Gather every line in the listing below that contains the word "oven", copying each one in full.

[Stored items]
******
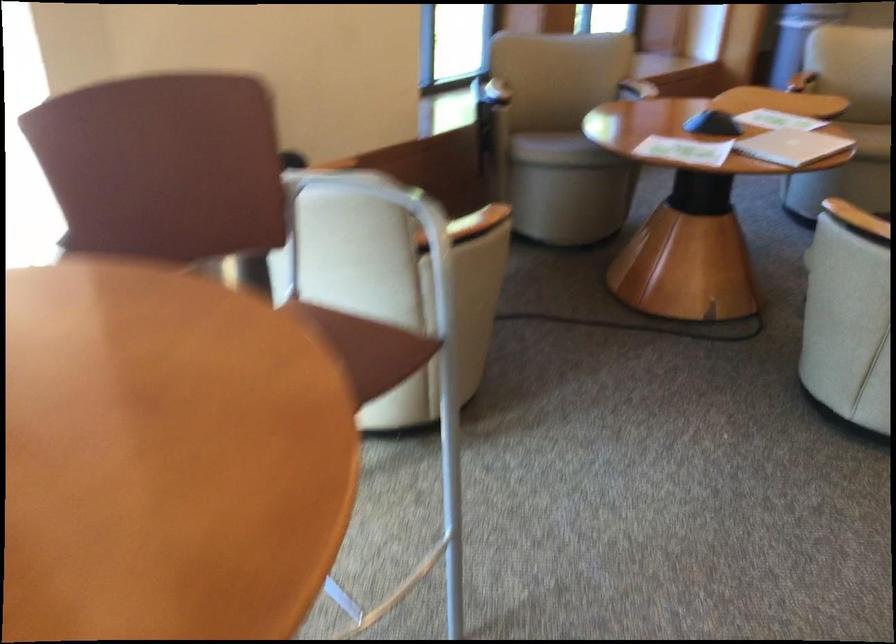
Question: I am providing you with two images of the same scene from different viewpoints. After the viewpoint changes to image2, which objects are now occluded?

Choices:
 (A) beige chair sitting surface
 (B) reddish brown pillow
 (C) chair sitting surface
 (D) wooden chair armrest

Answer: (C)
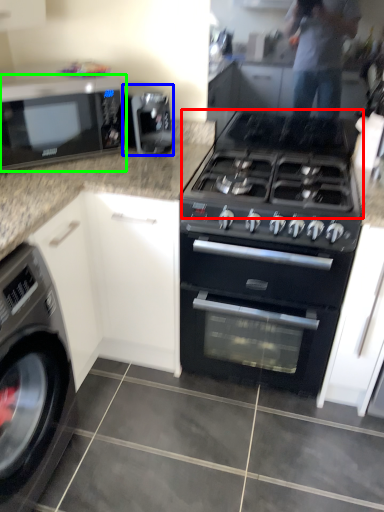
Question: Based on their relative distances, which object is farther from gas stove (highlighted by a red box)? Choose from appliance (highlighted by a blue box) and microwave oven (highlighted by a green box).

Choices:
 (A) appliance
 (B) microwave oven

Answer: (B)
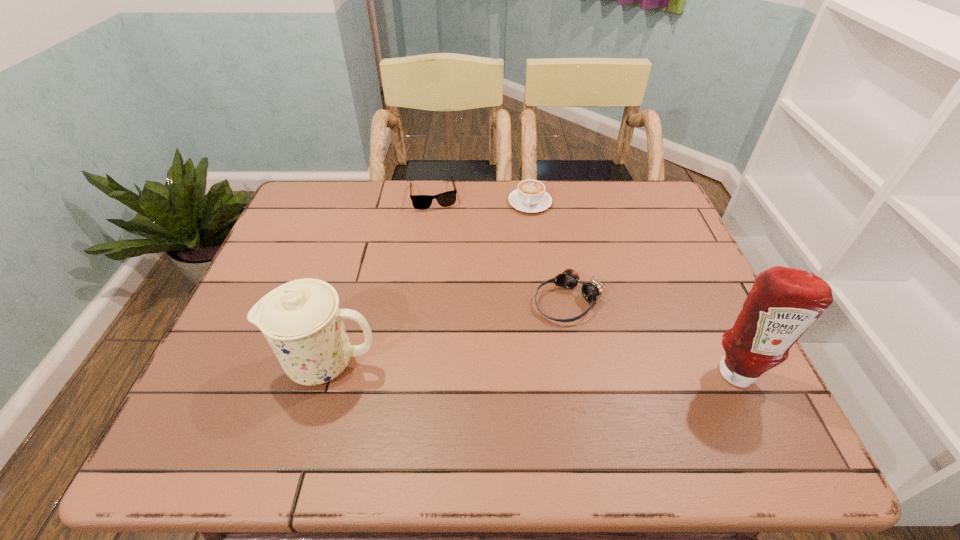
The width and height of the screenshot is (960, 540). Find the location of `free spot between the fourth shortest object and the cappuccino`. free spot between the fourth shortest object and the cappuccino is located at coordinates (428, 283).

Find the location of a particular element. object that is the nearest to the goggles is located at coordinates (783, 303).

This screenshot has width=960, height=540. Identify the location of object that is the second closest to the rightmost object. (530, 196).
******
## ANSWER BOX
Question: Based on their relative distances, which object is farther from gas stove (highlighted by a red box)? Choose from appliance (highlighted by a blue box) and microwave oven (highlighted by a green box).
 (B) microwave oven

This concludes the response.